**** Information provided ****

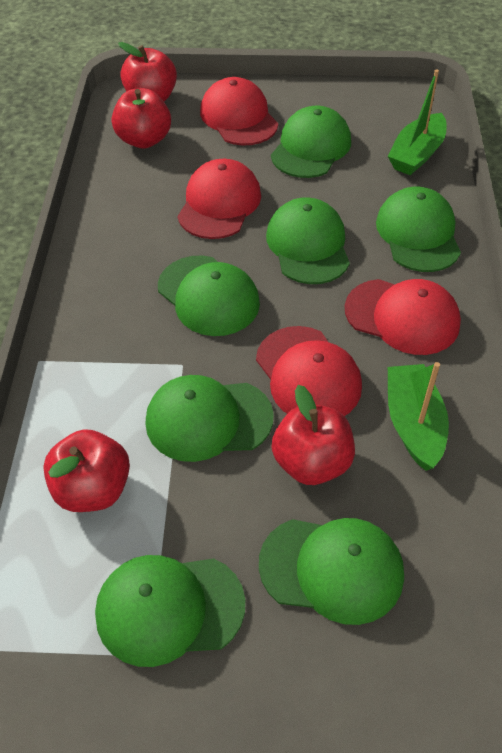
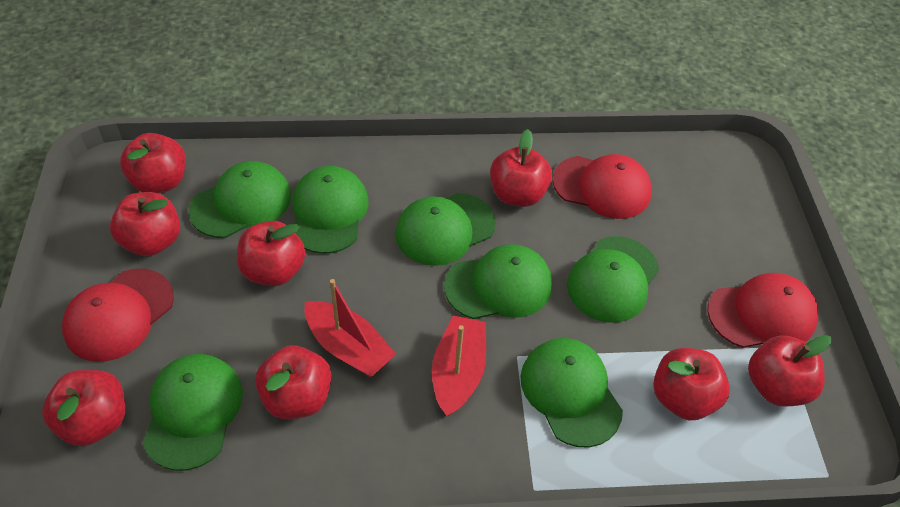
green boat: 2 -> 0
red apple: 4 -> 8
red boat: 0 -> 2
red cap: 4 -> 3

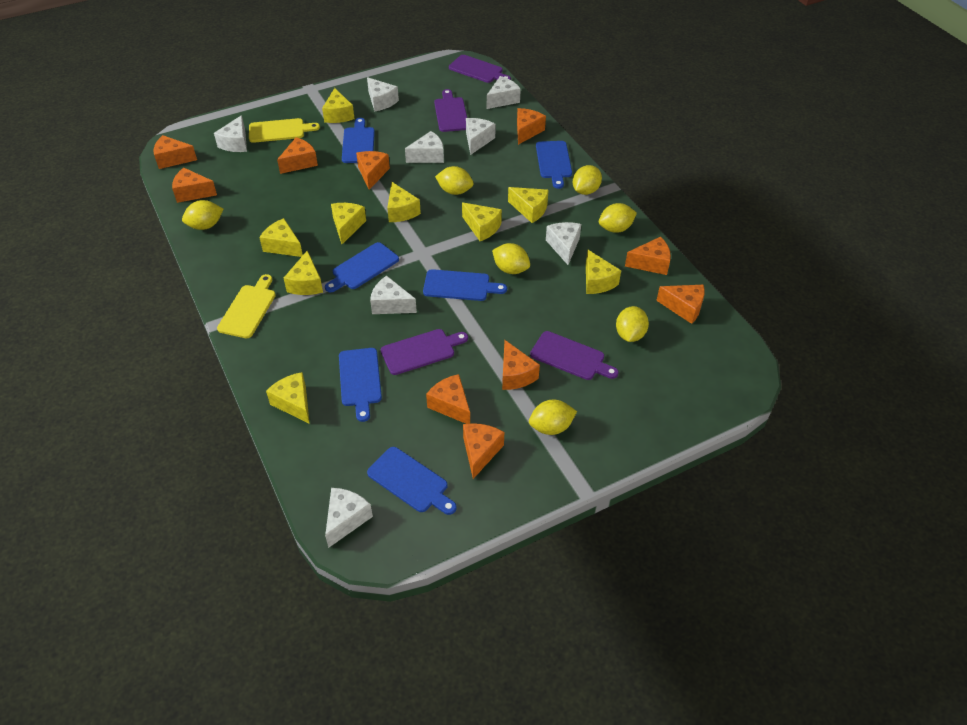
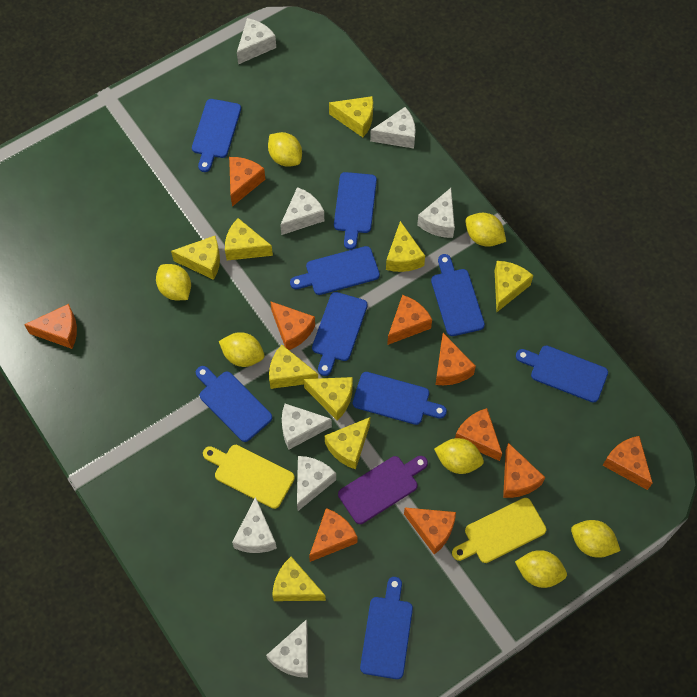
blue cutting board: 6 -> 9
purple cutting board: 4 -> 1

****

Task description | Please make an exact copy of the whole listing and leave out its pictures.

Answer to this exercise |
green boat: 2 -> 0
red apple: 4 -> 8
red boat: 0 -> 2
red cap: 4 -> 3

blue cutting board: 6 -> 9
purple cutting board: 4 -> 1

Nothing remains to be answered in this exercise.